▶ [Stated problem]:
Count the lines in the listing below that contain the string "kern", and report only that number.

▶ [Dataset extract]:
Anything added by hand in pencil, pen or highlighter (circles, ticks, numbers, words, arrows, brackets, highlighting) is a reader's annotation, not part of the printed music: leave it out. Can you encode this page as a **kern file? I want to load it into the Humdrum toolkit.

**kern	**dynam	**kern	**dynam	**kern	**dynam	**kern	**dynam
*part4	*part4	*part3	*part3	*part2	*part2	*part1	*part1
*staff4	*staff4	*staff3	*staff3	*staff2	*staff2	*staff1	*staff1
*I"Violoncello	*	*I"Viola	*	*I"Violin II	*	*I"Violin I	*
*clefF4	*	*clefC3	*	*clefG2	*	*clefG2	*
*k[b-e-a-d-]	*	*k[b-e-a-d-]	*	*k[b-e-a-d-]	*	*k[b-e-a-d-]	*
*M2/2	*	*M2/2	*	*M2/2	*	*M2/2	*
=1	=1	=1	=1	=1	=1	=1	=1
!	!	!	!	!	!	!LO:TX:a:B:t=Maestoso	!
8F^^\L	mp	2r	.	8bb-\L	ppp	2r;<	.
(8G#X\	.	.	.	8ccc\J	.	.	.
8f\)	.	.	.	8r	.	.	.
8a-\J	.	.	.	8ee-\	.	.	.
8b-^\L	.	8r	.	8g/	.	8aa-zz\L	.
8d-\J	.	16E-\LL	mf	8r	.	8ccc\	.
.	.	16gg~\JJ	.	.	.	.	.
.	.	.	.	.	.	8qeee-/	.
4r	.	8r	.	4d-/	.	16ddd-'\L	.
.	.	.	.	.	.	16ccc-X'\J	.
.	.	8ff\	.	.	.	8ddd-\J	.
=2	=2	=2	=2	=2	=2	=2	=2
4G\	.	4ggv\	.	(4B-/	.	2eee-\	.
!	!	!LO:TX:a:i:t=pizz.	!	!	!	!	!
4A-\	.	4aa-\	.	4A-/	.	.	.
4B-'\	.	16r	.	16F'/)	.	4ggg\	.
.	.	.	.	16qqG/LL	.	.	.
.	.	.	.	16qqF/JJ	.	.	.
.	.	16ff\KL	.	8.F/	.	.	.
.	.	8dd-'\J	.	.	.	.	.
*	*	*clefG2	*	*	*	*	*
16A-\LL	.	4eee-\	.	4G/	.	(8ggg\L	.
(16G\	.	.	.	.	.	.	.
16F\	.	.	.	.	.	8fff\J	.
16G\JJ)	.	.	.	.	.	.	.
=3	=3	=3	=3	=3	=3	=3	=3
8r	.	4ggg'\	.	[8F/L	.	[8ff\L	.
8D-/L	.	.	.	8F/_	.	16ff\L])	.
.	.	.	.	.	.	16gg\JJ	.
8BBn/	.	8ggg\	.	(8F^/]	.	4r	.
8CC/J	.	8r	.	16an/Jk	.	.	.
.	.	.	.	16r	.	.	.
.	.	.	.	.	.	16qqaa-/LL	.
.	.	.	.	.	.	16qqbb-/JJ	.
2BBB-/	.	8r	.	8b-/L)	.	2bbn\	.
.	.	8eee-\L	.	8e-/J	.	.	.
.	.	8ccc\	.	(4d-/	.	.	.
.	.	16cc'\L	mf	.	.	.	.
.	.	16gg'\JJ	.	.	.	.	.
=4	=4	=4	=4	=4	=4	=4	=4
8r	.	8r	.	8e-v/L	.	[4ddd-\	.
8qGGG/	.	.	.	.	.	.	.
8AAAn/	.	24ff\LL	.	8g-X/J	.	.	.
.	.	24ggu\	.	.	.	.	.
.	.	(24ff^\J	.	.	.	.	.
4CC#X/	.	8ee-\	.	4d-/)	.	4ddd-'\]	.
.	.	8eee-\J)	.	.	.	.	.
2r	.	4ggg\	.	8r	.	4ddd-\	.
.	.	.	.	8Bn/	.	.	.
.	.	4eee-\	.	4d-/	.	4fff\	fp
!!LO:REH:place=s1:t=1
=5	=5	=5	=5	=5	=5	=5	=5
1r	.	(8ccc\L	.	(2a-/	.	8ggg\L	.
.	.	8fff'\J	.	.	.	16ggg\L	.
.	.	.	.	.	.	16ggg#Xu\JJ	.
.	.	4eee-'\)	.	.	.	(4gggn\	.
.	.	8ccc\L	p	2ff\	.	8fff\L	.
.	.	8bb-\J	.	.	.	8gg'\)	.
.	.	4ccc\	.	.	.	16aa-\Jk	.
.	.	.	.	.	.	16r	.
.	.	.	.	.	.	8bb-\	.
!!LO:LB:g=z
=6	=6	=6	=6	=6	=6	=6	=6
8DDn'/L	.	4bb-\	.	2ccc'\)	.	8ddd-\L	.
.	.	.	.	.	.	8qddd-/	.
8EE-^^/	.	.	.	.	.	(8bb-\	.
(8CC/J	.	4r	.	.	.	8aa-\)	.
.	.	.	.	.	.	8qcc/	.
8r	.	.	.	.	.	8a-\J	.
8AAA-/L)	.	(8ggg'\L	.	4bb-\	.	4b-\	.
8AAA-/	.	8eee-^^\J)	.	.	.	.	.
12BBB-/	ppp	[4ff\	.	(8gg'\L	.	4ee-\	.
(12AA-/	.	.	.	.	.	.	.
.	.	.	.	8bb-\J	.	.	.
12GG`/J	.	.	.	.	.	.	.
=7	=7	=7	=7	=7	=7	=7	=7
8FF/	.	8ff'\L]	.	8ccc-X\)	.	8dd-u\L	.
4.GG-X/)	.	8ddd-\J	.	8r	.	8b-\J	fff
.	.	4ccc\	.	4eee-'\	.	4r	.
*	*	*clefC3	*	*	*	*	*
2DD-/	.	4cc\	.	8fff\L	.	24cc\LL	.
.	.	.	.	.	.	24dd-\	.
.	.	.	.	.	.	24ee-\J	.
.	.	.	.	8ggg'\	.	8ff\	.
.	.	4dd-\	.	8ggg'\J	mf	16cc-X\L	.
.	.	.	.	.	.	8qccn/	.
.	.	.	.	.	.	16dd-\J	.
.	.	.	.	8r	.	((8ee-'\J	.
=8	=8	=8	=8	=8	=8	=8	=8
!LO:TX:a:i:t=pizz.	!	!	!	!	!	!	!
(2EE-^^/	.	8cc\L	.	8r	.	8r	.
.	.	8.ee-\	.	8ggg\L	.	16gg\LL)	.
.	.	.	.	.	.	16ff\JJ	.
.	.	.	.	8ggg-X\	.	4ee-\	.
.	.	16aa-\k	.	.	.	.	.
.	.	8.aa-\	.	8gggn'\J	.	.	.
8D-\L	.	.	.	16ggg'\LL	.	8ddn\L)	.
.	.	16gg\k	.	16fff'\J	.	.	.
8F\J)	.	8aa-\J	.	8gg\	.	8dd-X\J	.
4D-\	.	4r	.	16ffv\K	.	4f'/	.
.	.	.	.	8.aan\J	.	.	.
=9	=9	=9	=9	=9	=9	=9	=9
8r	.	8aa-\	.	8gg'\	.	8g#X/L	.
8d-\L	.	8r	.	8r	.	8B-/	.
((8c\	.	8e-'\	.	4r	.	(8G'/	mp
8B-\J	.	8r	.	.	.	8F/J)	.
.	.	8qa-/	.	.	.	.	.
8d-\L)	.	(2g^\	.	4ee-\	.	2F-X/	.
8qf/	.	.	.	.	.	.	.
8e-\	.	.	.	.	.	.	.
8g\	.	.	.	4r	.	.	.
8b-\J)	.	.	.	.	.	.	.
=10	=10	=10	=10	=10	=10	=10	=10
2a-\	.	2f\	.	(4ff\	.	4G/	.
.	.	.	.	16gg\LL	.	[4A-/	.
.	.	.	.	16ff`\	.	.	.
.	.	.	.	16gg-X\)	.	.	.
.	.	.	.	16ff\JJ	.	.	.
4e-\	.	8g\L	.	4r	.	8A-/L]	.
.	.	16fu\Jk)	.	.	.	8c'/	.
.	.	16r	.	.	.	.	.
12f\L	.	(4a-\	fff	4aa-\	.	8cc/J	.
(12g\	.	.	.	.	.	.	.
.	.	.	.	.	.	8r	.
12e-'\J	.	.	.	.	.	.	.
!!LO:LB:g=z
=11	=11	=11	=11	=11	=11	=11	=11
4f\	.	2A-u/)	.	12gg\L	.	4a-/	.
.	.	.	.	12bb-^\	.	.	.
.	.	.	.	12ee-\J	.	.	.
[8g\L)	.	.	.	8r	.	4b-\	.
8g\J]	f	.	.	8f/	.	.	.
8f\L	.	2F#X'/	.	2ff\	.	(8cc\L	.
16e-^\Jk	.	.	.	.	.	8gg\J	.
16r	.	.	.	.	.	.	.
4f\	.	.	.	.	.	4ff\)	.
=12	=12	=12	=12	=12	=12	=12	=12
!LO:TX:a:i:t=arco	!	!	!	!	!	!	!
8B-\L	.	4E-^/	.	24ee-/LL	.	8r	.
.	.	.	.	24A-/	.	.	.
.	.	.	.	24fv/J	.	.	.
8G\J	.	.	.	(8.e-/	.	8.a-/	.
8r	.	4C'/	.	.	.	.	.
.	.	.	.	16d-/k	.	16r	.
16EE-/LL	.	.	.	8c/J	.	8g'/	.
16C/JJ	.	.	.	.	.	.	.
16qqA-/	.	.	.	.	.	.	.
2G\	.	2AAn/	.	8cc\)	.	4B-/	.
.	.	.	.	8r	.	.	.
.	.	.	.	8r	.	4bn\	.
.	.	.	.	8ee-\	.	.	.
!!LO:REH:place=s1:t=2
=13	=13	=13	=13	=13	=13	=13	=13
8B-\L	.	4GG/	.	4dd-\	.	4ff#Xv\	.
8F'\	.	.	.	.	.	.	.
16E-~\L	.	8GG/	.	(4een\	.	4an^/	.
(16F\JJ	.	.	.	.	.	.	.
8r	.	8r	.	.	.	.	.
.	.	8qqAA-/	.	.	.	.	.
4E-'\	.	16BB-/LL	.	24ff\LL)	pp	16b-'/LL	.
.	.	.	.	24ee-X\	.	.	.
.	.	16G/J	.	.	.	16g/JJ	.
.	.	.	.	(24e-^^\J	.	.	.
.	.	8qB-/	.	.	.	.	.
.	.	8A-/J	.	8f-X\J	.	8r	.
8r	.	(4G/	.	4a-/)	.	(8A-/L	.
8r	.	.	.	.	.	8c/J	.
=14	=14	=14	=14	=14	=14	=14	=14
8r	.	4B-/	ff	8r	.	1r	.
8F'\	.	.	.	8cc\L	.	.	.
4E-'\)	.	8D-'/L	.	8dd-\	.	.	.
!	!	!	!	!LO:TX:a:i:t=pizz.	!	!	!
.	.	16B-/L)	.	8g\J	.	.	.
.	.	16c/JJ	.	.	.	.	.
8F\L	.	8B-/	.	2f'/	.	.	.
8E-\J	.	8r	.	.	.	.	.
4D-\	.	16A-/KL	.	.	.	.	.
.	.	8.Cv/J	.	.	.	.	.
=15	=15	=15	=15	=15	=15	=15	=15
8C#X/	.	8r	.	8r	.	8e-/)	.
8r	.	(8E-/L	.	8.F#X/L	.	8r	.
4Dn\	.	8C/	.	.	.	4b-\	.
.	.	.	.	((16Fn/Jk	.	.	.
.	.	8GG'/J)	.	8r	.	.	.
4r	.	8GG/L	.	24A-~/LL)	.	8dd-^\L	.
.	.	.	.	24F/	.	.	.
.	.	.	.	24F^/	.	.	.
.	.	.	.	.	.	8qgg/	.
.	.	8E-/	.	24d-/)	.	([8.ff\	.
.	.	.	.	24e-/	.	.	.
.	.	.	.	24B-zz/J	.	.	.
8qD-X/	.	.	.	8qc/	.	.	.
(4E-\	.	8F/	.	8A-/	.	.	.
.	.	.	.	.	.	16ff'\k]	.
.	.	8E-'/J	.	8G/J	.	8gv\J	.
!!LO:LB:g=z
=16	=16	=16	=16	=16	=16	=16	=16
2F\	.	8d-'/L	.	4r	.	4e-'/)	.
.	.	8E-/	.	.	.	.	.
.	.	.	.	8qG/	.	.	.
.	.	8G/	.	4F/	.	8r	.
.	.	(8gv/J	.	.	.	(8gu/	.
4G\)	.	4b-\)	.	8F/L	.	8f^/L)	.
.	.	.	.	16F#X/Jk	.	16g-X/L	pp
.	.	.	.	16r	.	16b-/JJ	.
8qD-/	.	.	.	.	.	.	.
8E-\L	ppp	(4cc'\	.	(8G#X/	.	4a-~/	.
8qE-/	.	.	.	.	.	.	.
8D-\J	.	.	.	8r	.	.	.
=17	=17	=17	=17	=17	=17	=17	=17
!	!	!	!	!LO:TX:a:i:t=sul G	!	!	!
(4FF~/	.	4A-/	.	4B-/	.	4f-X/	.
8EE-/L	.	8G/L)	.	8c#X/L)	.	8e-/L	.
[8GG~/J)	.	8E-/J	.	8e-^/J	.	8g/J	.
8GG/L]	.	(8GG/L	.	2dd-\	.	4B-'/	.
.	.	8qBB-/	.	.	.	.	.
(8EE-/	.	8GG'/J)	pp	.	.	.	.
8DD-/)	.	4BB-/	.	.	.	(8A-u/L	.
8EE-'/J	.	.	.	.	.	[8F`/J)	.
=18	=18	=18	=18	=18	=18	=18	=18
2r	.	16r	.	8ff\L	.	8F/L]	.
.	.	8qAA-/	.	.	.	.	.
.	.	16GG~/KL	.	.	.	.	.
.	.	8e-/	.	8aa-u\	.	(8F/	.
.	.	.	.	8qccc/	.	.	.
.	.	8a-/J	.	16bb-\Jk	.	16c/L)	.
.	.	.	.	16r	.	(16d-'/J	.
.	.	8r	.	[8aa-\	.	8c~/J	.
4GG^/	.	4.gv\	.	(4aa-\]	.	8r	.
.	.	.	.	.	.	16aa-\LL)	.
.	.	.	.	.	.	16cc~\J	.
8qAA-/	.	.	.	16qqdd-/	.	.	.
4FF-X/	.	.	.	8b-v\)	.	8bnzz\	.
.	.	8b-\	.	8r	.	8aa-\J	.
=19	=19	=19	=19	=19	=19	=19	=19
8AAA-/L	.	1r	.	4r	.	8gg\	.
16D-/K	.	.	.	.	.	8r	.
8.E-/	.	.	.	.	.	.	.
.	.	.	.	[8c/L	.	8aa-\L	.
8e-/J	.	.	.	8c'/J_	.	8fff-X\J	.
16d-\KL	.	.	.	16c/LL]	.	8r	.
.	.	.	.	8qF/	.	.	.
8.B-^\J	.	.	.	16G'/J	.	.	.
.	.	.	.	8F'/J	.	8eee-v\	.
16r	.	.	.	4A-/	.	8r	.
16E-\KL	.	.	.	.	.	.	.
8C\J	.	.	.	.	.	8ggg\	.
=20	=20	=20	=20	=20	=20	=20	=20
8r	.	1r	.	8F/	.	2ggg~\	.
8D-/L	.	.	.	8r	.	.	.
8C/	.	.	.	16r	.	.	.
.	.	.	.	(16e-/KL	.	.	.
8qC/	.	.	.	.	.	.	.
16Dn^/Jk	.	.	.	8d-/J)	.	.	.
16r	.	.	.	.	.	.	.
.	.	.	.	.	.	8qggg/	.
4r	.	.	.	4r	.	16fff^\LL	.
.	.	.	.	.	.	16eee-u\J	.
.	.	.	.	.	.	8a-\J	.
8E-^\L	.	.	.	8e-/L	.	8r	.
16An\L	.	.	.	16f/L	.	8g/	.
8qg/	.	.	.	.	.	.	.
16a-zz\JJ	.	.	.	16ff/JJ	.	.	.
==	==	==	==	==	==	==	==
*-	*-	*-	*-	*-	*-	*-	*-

▶ [Correct result]:
2